TO DO:
Give the listing again word for word, excluding the pictures it contains.

SUPPLIED DATA:

Content starts

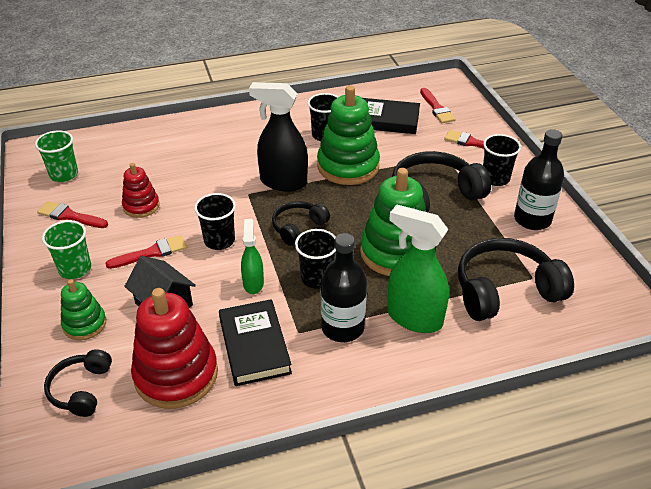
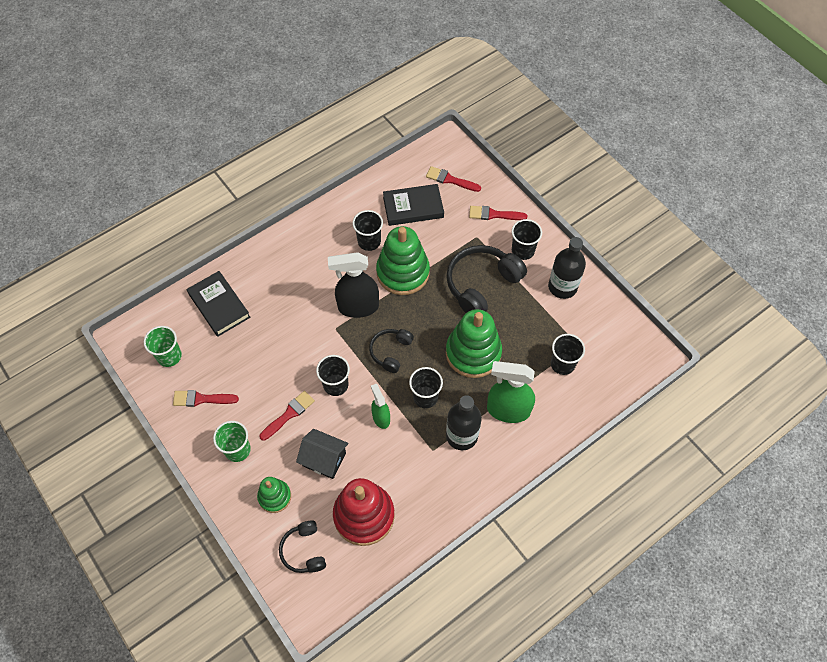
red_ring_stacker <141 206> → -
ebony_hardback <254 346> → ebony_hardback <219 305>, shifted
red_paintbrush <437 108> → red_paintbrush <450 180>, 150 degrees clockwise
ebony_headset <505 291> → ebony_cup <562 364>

Content ends

ANSWER FOR THIS EXERCISE:
red_ring_stacker <141 206> → -
ebony_hardback <254 346> → ebony_hardback <219 305>, shifted
red_paintbrush <437 108> → red_paintbrush <450 180>, 150 degrees clockwise
ebony_headset <505 291> → ebony_cup <562 364>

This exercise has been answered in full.